[Before-and-after coordinate records]
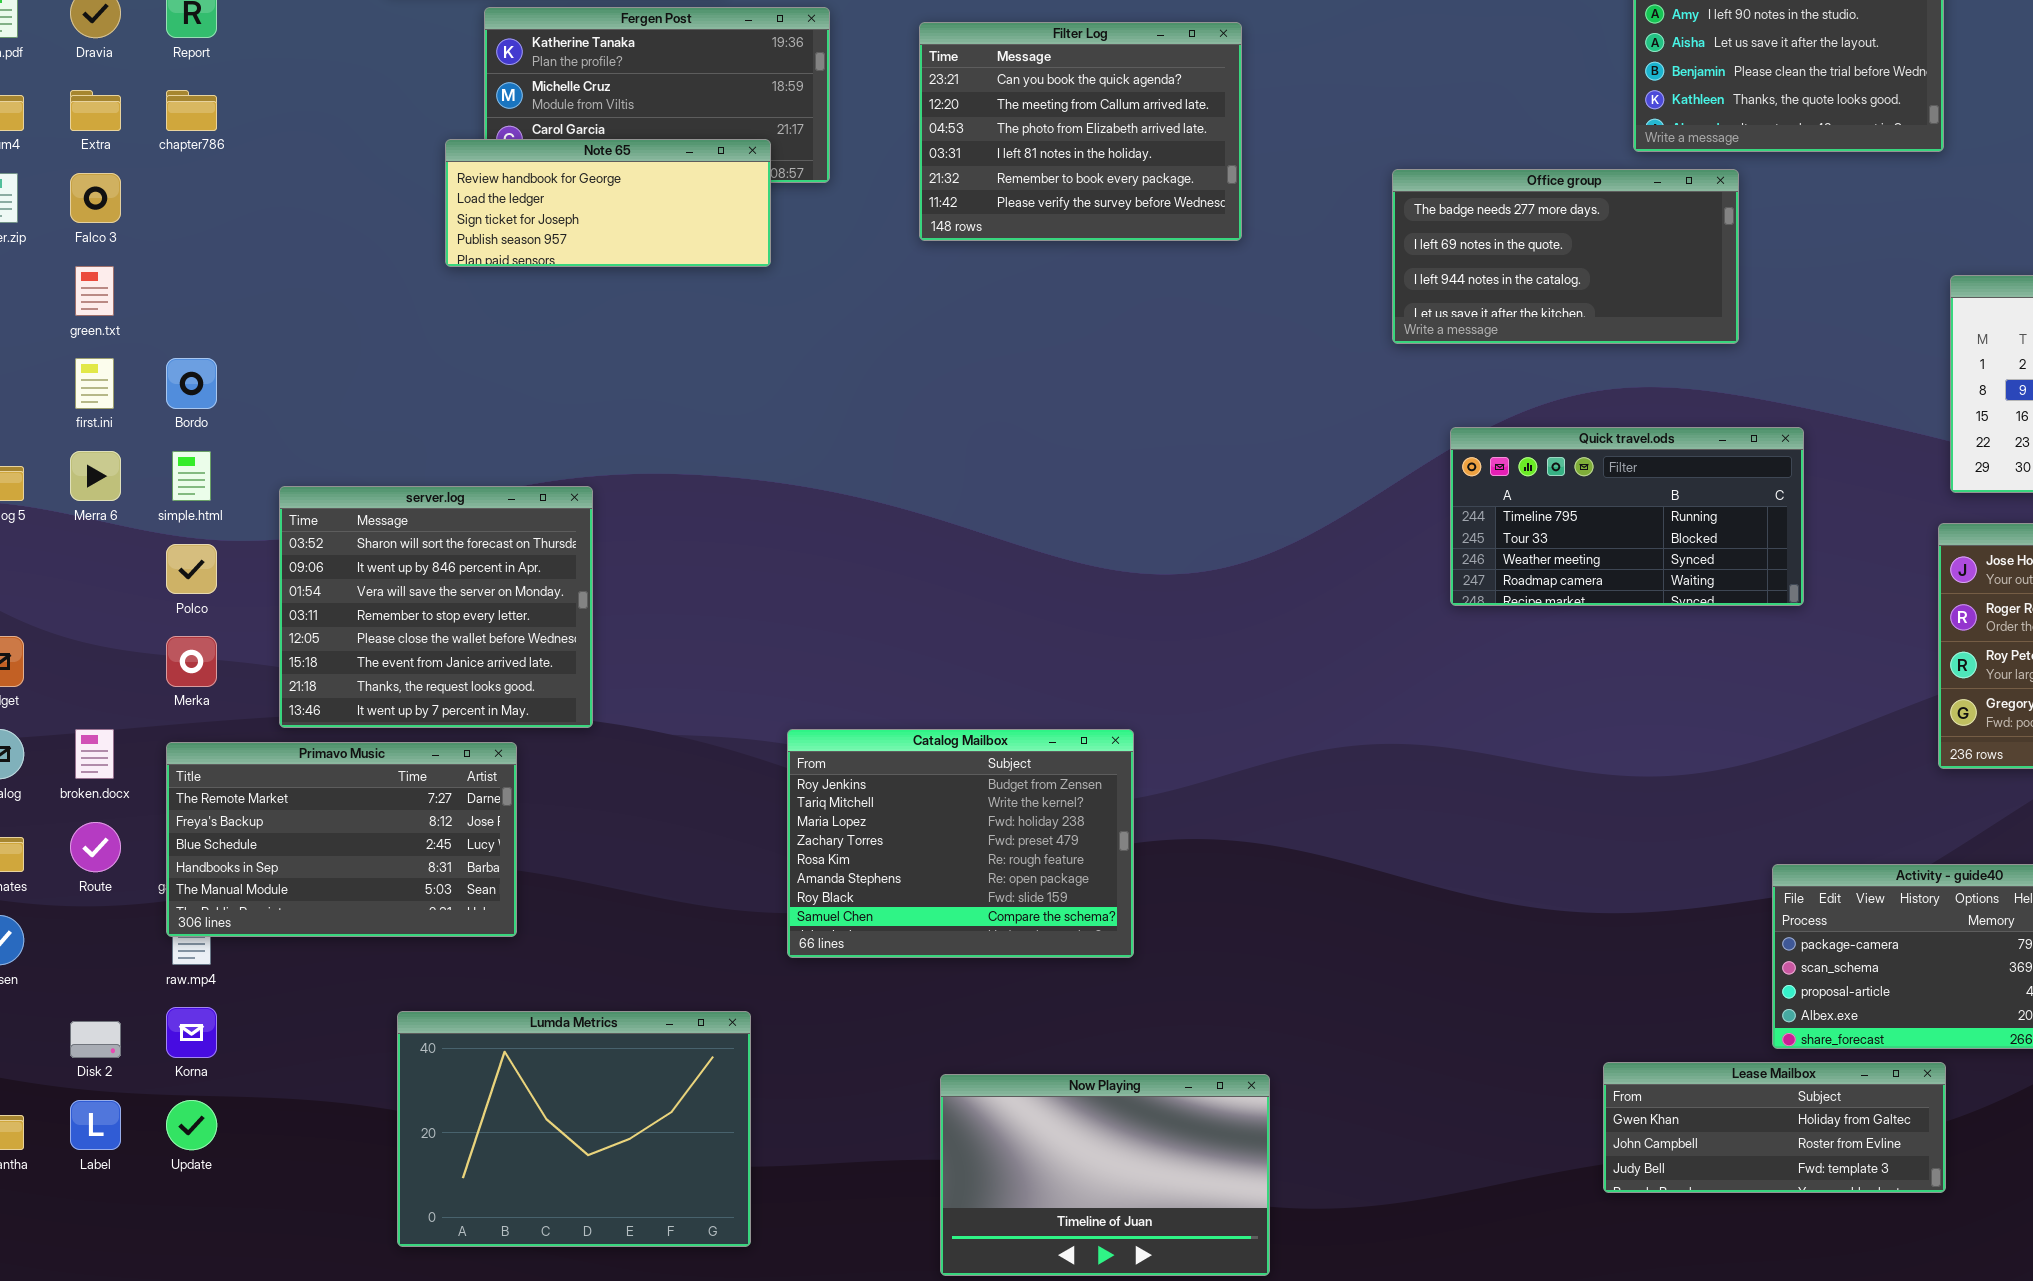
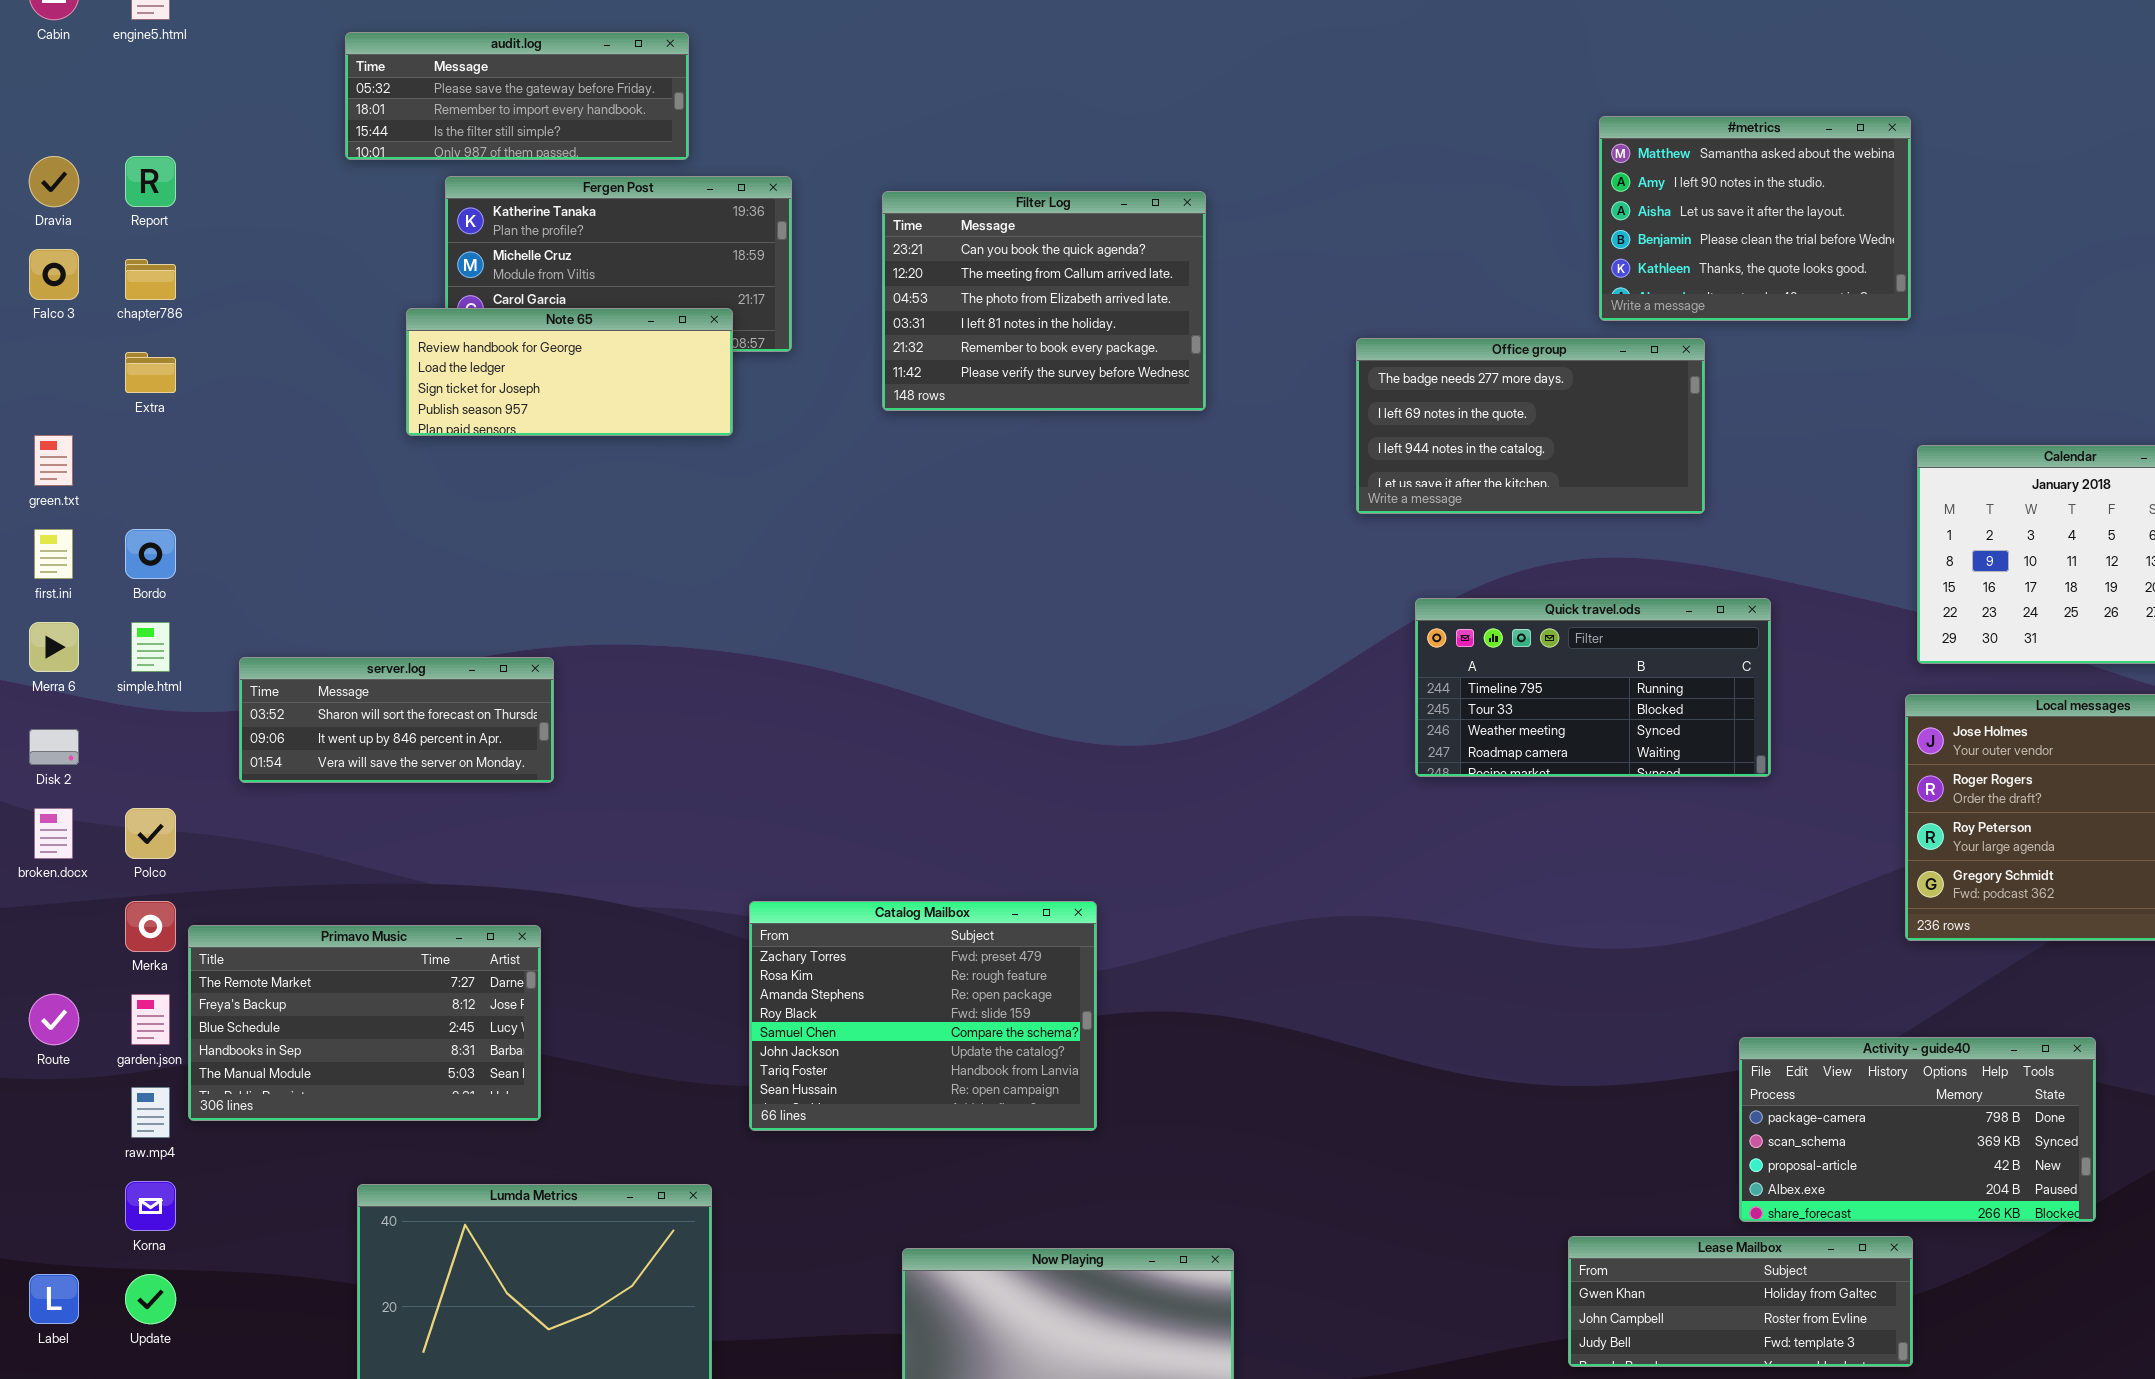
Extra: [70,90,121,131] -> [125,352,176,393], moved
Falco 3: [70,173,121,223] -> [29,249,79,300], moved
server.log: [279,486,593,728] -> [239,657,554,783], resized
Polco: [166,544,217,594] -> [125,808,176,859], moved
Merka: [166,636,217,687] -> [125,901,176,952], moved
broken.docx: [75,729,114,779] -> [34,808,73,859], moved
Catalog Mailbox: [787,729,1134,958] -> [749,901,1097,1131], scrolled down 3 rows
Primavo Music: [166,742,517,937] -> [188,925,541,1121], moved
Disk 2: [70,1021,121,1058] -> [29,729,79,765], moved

_WHAT IS BEING ASKED:_ Without the pictures, reproduce the entries exactly.

_ANSWER BOX:_
Extra: [70,90,121,131] -> [125,352,176,393], moved
Falco 3: [70,173,121,223] -> [29,249,79,300], moved
server.log: [279,486,593,728] -> [239,657,554,783], resized
Polco: [166,544,217,594] -> [125,808,176,859], moved
Merka: [166,636,217,687] -> [125,901,176,952], moved
broken.docx: [75,729,114,779] -> [34,808,73,859], moved
Catalog Mailbox: [787,729,1134,958] -> [749,901,1097,1131], scrolled down 3 rows
Primavo Music: [166,742,517,937] -> [188,925,541,1121], moved
Disk 2: [70,1021,121,1058] -> [29,729,79,765], moved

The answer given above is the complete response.